[Working data]

• • • • • • •

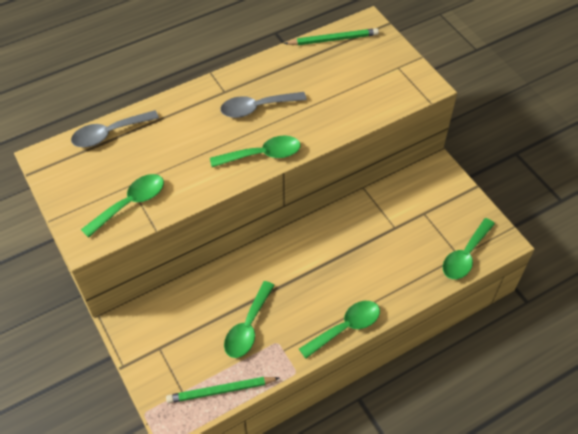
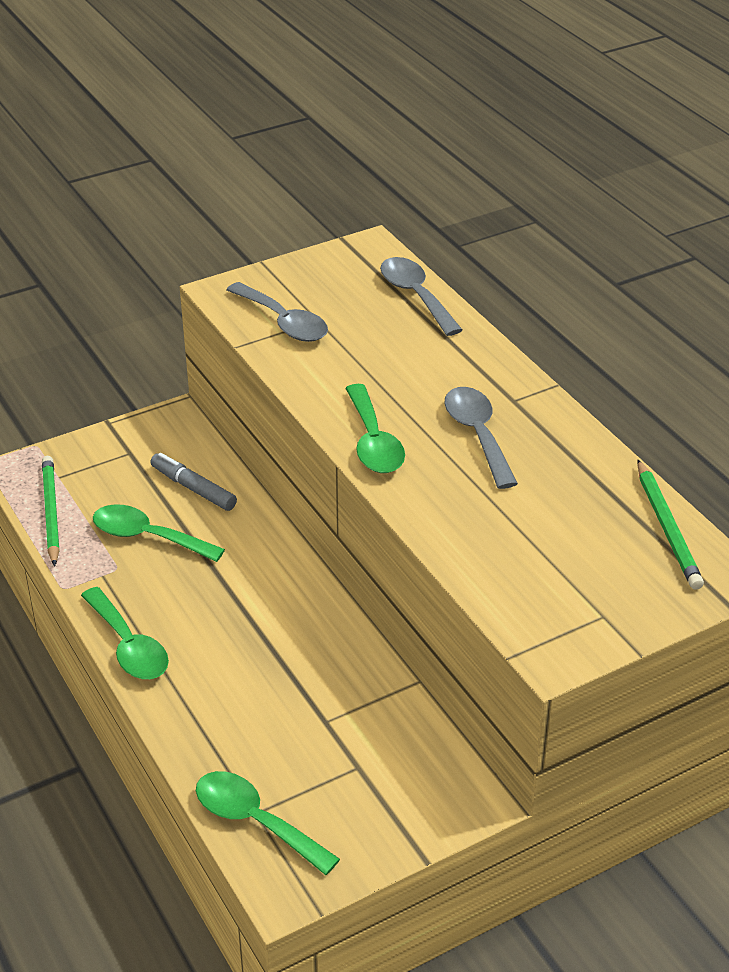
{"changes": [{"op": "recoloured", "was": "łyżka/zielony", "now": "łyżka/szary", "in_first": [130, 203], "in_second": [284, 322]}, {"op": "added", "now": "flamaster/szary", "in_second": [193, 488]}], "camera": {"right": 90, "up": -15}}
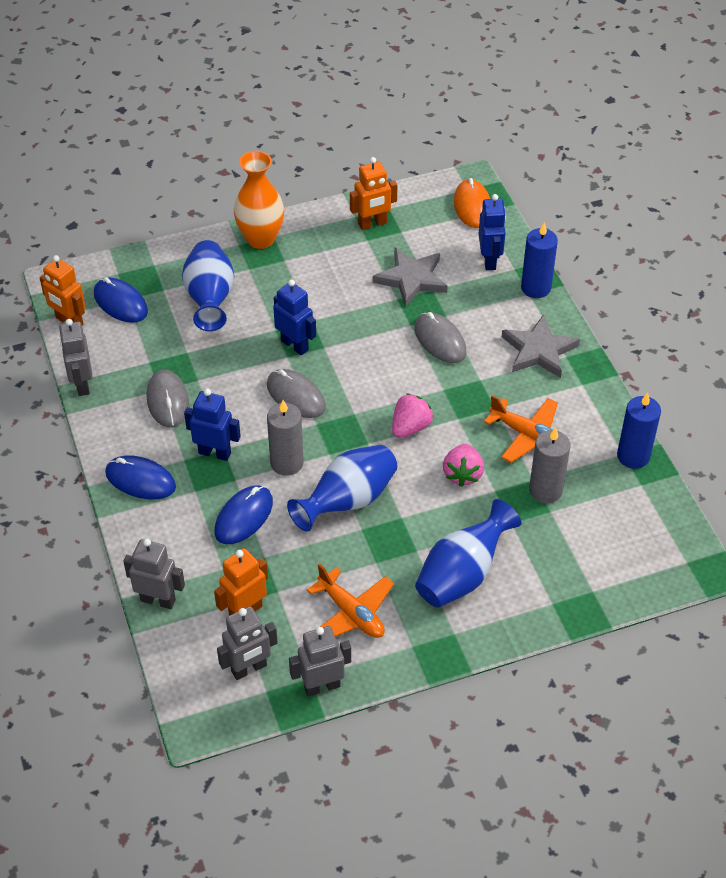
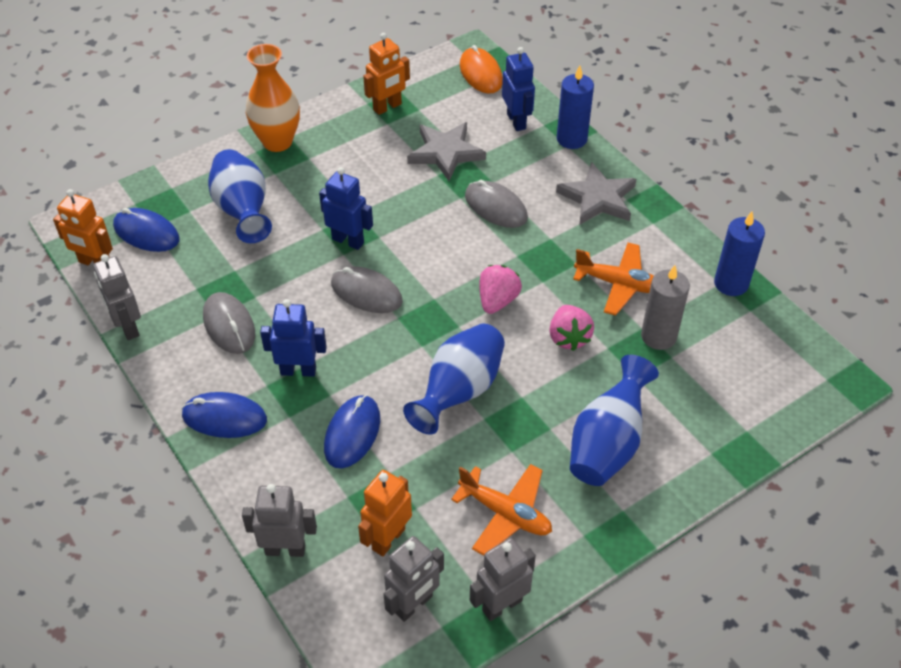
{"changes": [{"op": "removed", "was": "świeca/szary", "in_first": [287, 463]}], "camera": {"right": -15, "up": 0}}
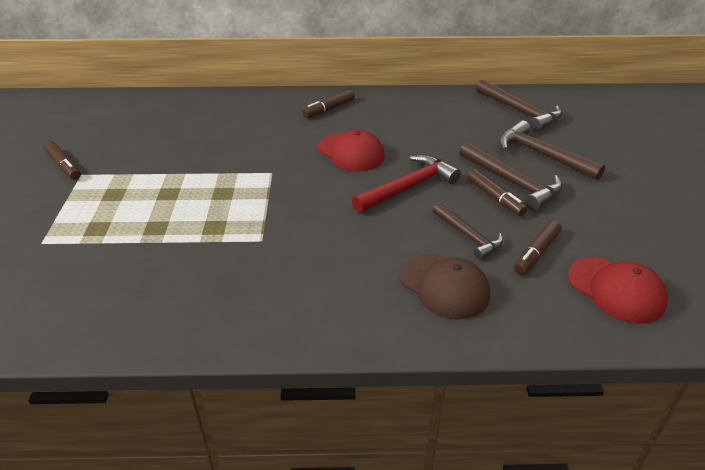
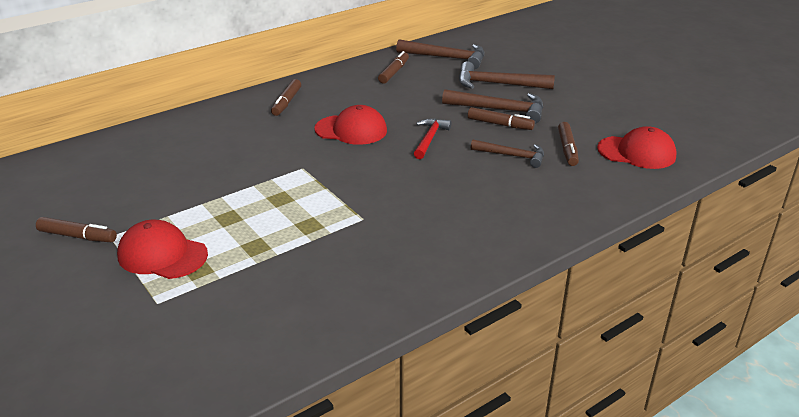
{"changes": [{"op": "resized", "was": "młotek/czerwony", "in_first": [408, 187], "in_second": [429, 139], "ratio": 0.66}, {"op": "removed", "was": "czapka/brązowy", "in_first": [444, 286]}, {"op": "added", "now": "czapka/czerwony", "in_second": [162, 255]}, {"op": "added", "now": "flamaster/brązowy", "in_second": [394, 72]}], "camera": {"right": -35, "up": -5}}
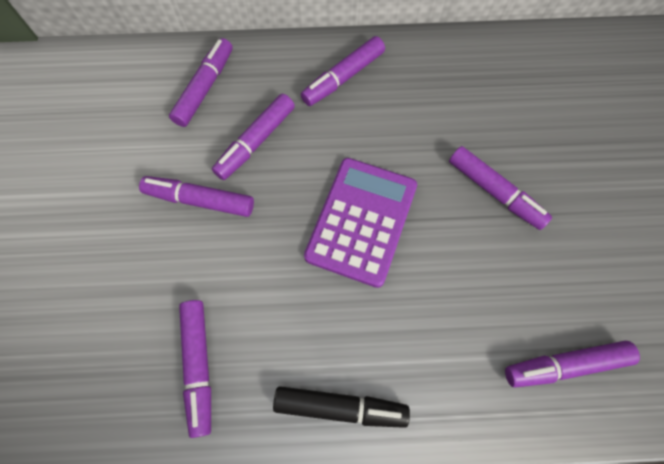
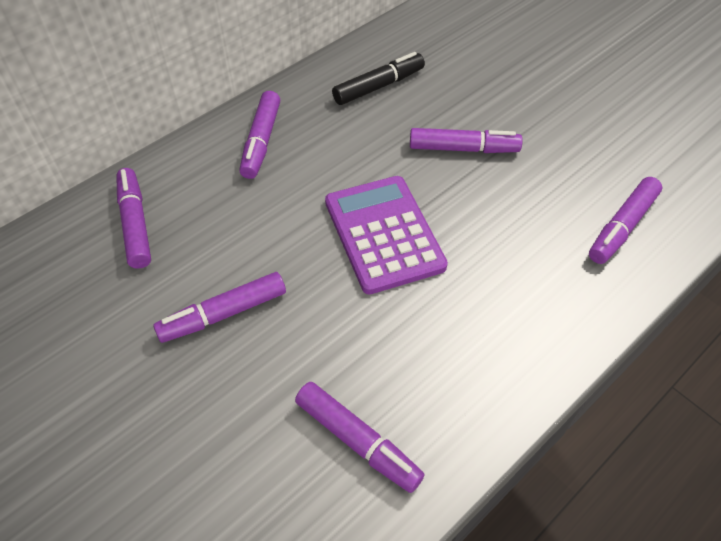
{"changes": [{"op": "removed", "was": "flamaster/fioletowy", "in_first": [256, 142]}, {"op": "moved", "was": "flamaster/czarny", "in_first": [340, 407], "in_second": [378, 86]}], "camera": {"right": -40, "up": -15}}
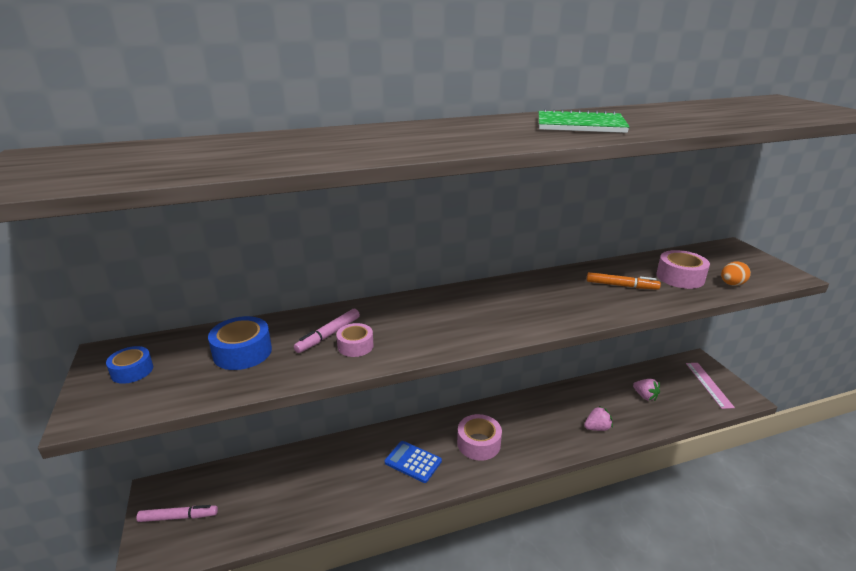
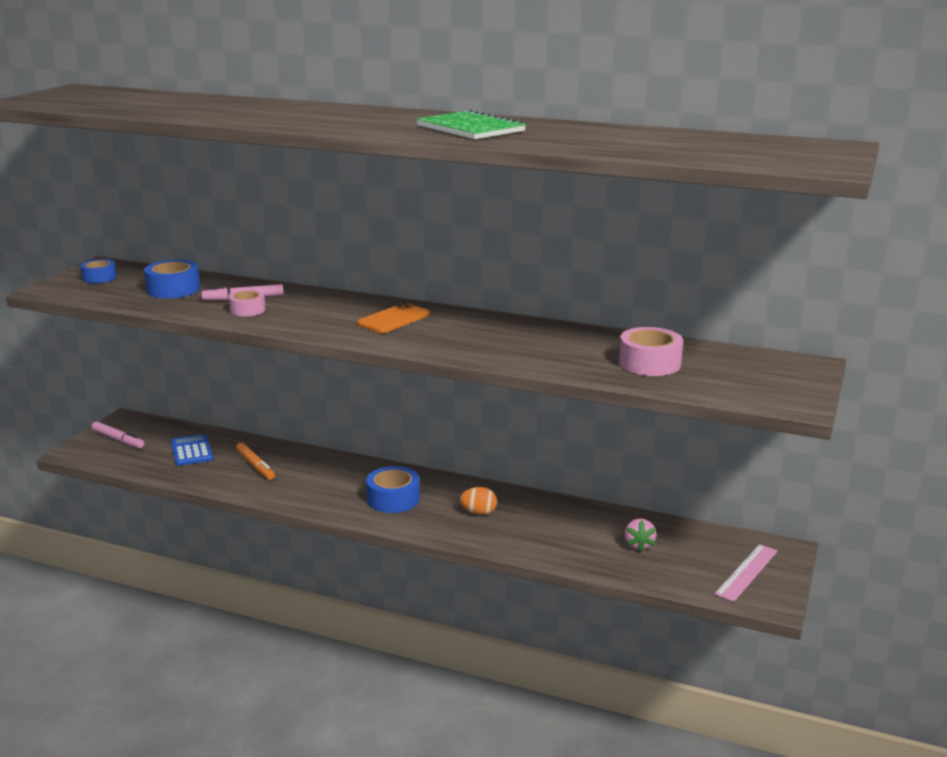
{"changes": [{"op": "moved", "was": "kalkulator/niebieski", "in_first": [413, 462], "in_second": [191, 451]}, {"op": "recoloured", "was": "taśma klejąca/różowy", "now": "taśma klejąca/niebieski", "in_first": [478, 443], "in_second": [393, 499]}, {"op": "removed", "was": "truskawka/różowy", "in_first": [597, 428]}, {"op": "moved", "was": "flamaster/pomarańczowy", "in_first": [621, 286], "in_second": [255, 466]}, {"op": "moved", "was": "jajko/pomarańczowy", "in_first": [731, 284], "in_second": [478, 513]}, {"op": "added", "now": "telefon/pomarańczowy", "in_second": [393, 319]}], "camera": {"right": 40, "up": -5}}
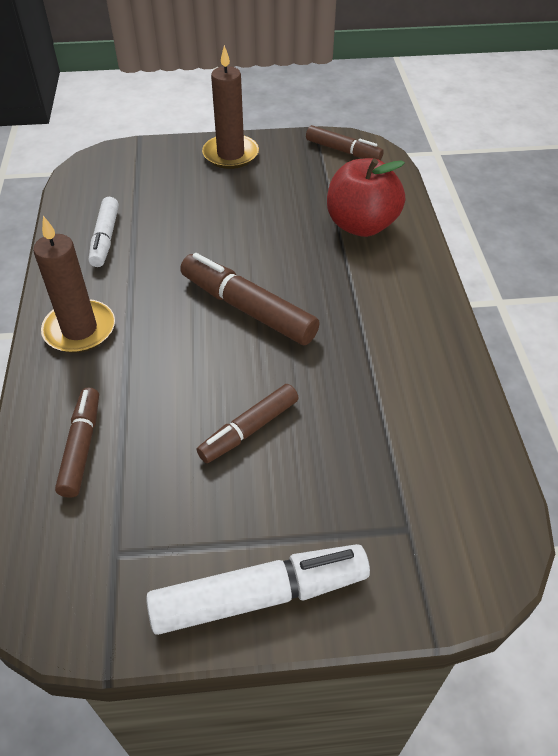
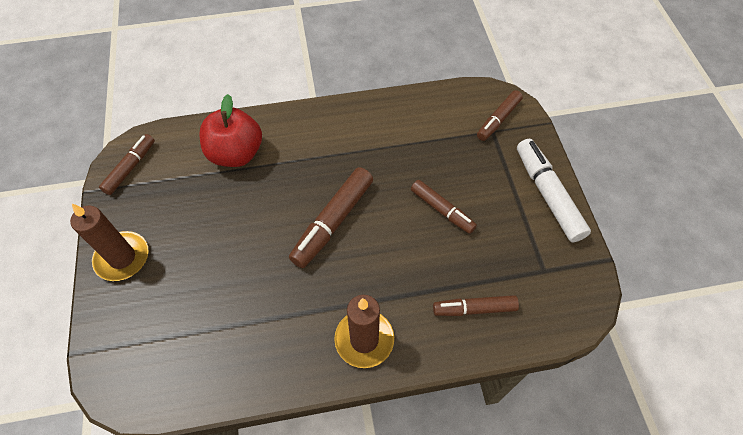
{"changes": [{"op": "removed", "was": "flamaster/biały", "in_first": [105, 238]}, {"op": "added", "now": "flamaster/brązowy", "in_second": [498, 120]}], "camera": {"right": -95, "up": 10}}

• • • • • • •

[About this task] Please copy the data above exactly, omitting the pictures.

[Your solution]
{"changes": [{"op": "recoloured", "was": "łyżka/zielony", "now": "łyżka/szary", "in_first": [130, 203], "in_second": [284, 322]}, {"op": "added", "now": "flamaster/szary", "in_second": [193, 488]}], "camera": {"right": 90, "up": -15}}
{"changes": [{"op": "removed", "was": "świeca/szary", "in_first": [287, 463]}], "camera": {"right": -15, "up": 0}}
{"changes": [{"op": "resized", "was": "młotek/czerwony", "in_first": [408, 187], "in_second": [429, 139], "ratio": 0.66}, {"op": "removed", "was": "czapka/brązowy", "in_first": [444, 286]}, {"op": "added", "now": "czapka/czerwony", "in_second": [162, 255]}, {"op": "added", "now": "flamaster/brązowy", "in_second": [394, 72]}], "camera": {"right": -35, "up": -5}}
{"changes": [{"op": "removed", "was": "flamaster/fioletowy", "in_first": [256, 142]}, {"op": "moved", "was": "flamaster/czarny", "in_first": [340, 407], "in_second": [378, 86]}], "camera": {"right": -40, "up": -15}}
{"changes": [{"op": "moved", "was": "kalkulator/niebieski", "in_first": [413, 462], "in_second": [191, 451]}, {"op": "recoloured", "was": "taśma klejąca/różowy", "now": "taśma klejąca/niebieski", "in_first": [478, 443], "in_second": [393, 499]}, {"op": "removed", "was": "truskawka/różowy", "in_first": [597, 428]}, {"op": "moved", "was": "flamaster/pomarańczowy", "in_first": [621, 286], "in_second": [255, 466]}, {"op": "moved", "was": "jajko/pomarańczowy", "in_first": [731, 284], "in_second": [478, 513]}, {"op": "added", "now": "telefon/pomarańczowy", "in_second": [393, 319]}], "camera": {"right": 40, "up": -5}}
{"changes": [{"op": "removed", "was": "flamaster/biały", "in_first": [105, 238]}, {"op": "added", "now": "flamaster/brązowy", "in_second": [498, 120]}], "camera": {"right": -95, "up": 10}}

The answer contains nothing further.